*Requirement*: Your output should match the listing below word for word, without any images.

*Information provided*:
----------------------------------------
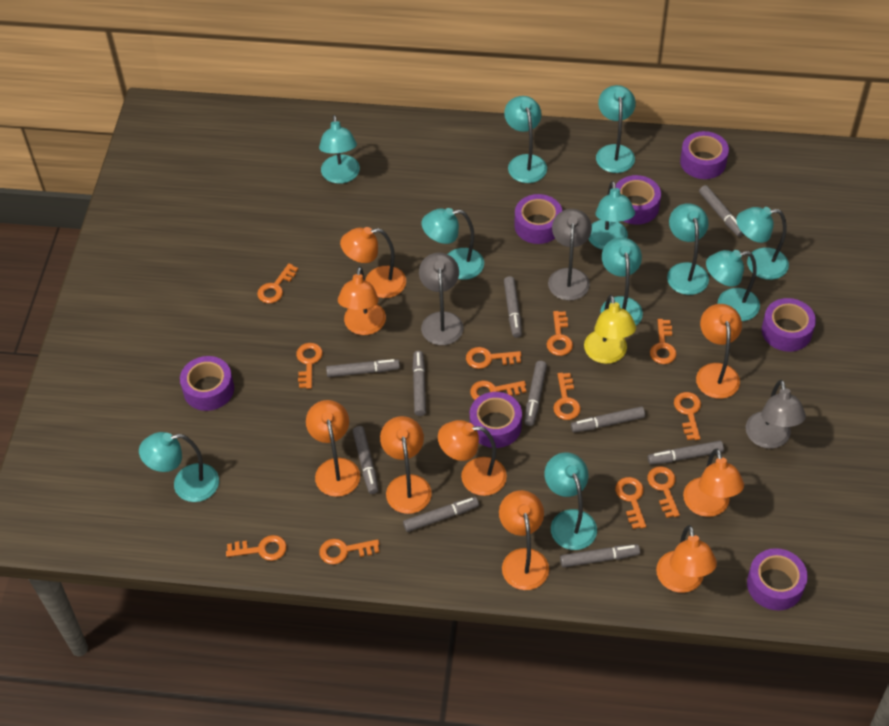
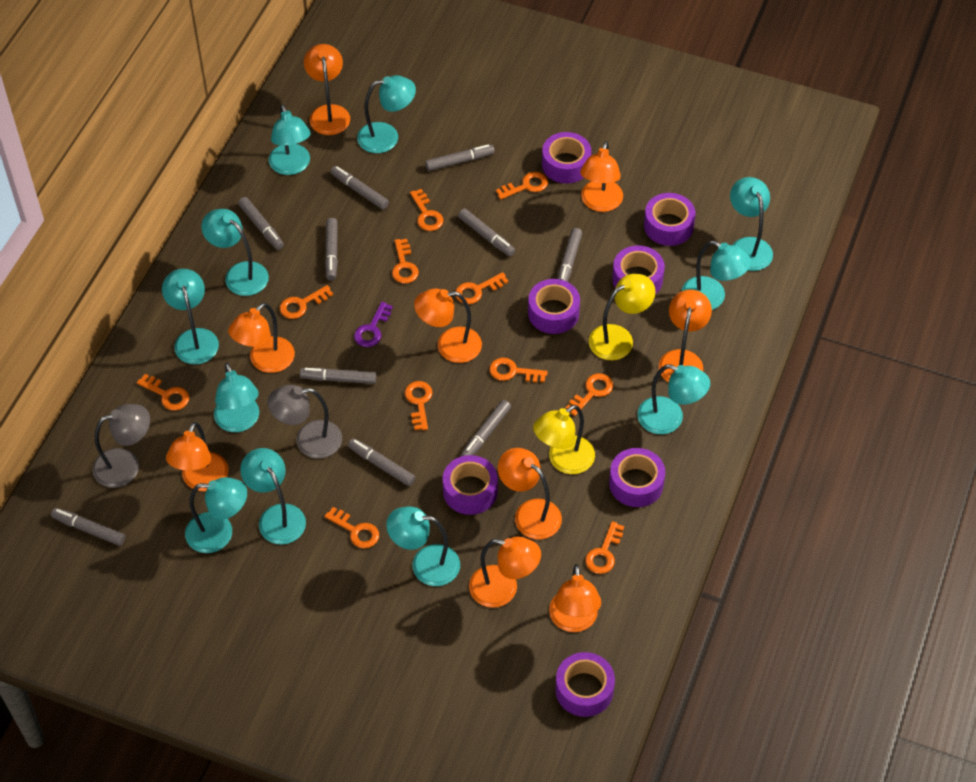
grey lamp: 3 -> 2
orange key: 12 -> 11
purple key: 0 -> 1
yellow lamp: 1 -> 2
----------------------------------------
*Response to this task*:
grey lamp: 3 -> 2
orange key: 12 -> 11
purple key: 0 -> 1
yellow lamp: 1 -> 2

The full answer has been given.